§ Problem details
Using the string "tape" as the key, pull each matching line out of the records below.

Top of Data excerpts

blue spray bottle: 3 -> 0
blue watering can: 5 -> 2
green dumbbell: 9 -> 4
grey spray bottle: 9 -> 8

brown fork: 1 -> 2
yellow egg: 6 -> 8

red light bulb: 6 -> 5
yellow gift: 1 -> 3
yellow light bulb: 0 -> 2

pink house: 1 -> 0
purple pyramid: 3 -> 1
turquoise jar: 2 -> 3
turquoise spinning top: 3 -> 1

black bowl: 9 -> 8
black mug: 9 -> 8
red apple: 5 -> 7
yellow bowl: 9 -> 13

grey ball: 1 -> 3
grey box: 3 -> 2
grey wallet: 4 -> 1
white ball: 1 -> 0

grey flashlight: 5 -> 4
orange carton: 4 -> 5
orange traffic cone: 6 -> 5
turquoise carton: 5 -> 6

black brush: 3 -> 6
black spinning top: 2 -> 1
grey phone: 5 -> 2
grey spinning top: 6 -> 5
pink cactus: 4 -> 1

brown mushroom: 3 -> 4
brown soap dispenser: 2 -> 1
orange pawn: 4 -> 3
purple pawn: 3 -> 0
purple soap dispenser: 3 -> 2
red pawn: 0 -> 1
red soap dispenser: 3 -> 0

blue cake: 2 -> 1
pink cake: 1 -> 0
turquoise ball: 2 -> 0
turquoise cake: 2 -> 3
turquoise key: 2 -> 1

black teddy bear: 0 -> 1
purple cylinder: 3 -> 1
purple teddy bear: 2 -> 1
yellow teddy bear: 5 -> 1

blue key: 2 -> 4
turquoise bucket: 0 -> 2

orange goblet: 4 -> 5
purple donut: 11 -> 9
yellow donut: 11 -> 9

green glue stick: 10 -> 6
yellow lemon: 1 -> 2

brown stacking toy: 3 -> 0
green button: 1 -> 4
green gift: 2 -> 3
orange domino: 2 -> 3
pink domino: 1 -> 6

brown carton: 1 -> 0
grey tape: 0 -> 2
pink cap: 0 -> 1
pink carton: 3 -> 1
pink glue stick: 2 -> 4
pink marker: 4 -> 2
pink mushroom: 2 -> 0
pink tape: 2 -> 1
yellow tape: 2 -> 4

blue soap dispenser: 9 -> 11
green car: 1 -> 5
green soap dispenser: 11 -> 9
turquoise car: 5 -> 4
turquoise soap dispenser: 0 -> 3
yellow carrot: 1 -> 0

Bottom of Data excerpts

§ Response area
grey tape: 0 -> 2
pink tape: 2 -> 1
yellow tape: 2 -> 4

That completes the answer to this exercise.